Listed records:
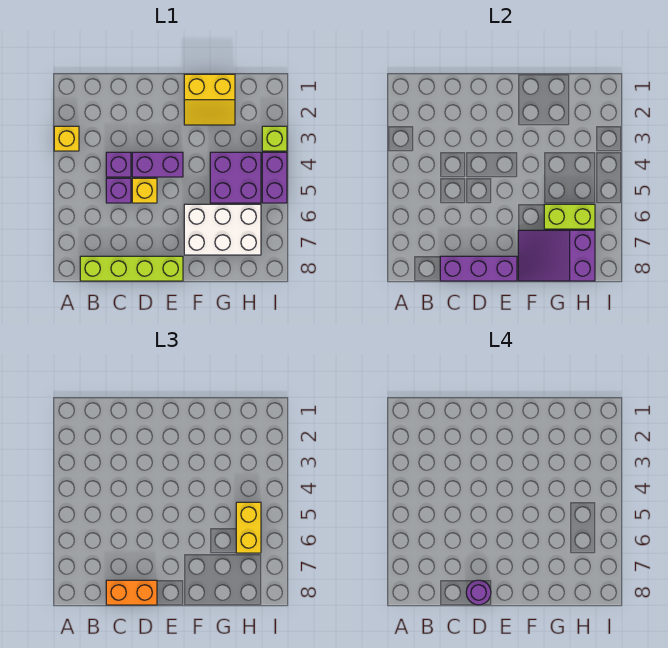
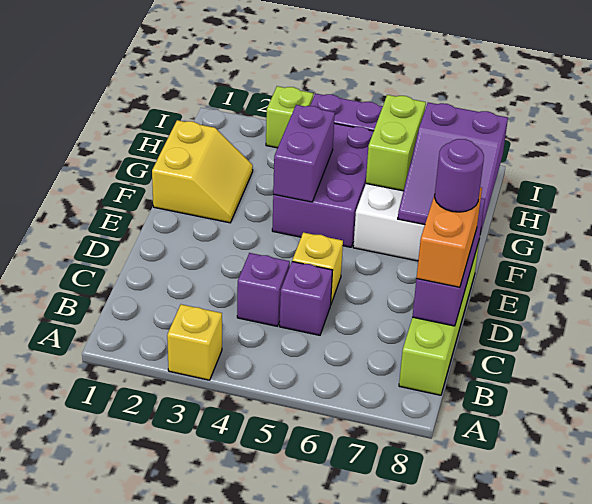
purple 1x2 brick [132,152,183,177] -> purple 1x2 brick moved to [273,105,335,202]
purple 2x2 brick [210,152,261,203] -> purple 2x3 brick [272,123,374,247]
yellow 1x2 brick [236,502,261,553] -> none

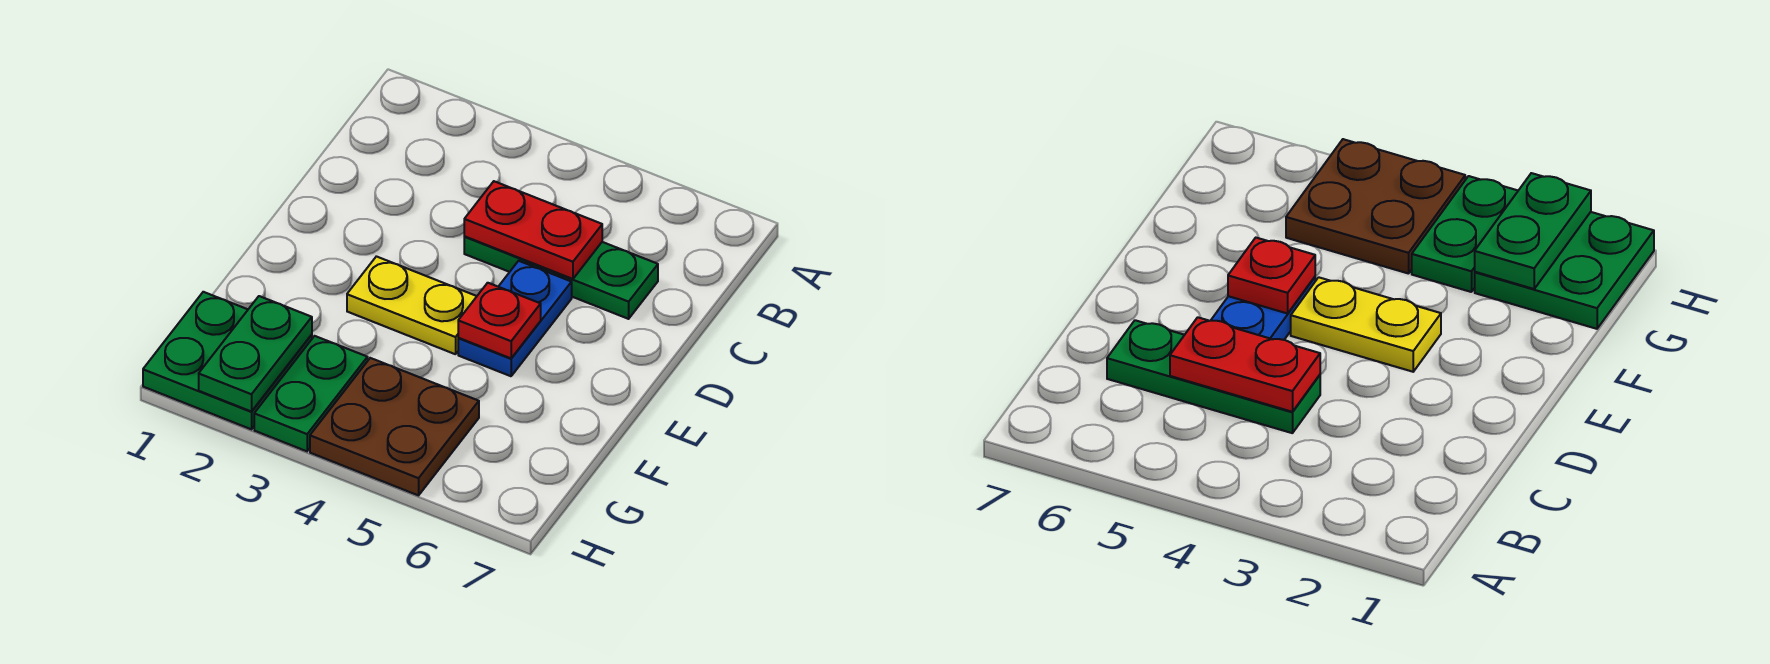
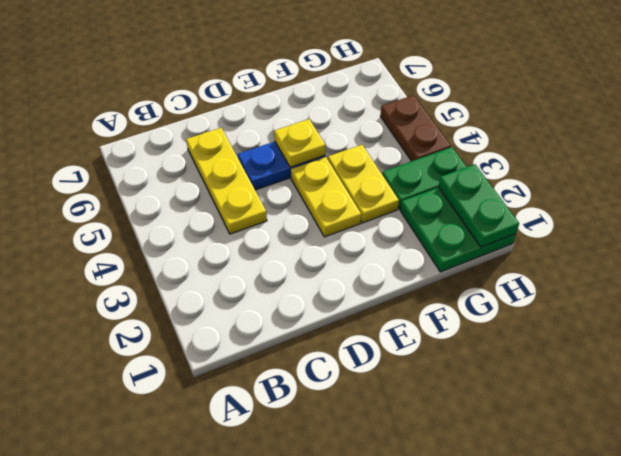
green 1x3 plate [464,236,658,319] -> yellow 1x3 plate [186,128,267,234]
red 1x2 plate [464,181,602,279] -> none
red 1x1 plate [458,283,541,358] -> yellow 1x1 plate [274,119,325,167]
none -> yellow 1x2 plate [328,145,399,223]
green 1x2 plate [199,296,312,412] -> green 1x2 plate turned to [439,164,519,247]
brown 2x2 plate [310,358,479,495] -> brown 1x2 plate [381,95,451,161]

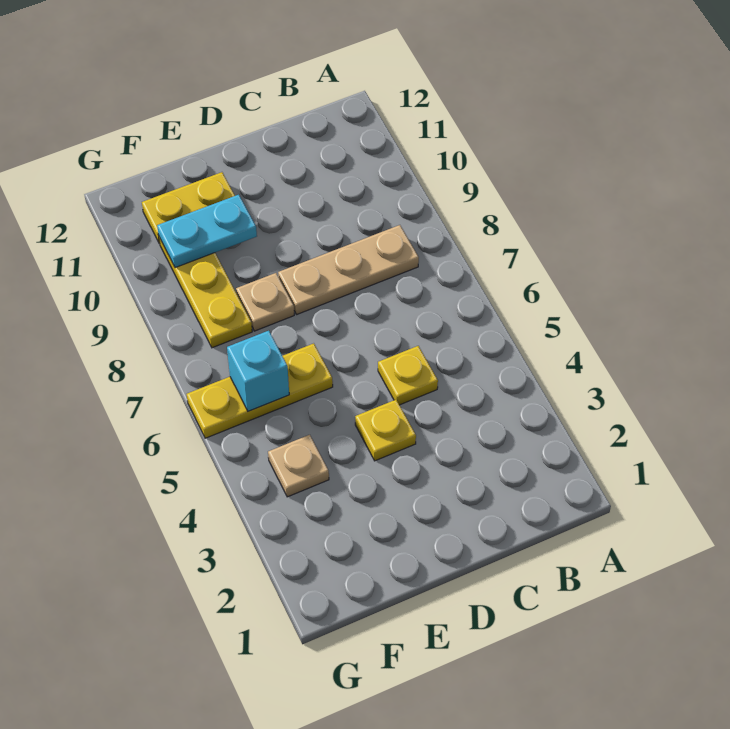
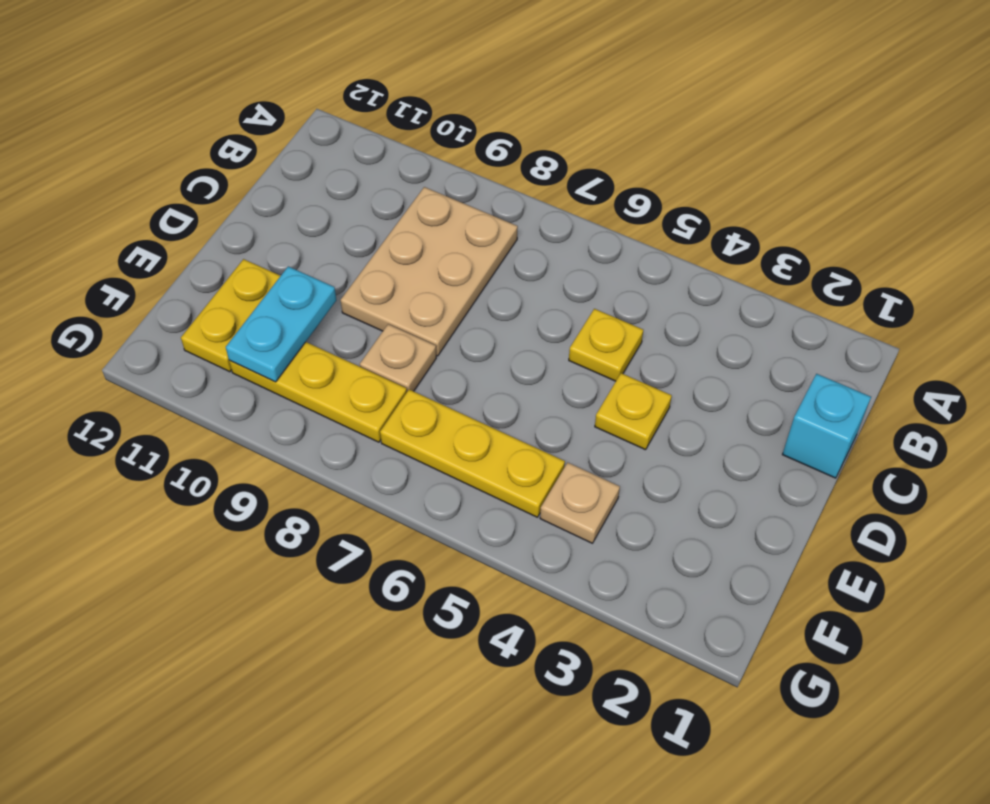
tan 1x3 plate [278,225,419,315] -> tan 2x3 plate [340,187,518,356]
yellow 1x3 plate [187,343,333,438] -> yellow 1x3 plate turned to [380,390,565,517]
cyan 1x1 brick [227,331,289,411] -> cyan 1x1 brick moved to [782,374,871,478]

Problem requirements: Up in the listing, locate the line with "yellow 1x2 brick [236,502,261,553] -> none"; print it and every line after it down to the line with "yellow 1x3 plate [187,343,333,438]", which is included too. Skip the pictures.

Answer to the problem:
yellow 1x2 brick [236,502,261,553] -> none

green 1x3 plate [464,236,658,319] -> yellow 1x3 plate [186,128,267,234]
red 1x2 plate [464,181,602,279] -> none
red 1x1 plate [458,283,541,358] -> yellow 1x1 plate [274,119,325,167]
none -> yellow 1x2 plate [328,145,399,223]
green 1x2 plate [199,296,312,412] -> green 1x2 plate turned to [439,164,519,247]
brown 2x2 plate [310,358,479,495] -> brown 1x2 plate [381,95,451,161]

tan 1x3 plate [278,225,419,315] -> tan 2x3 plate [340,187,518,356]
yellow 1x3 plate [187,343,333,438] -> yellow 1x3 plate turned to [380,390,565,517]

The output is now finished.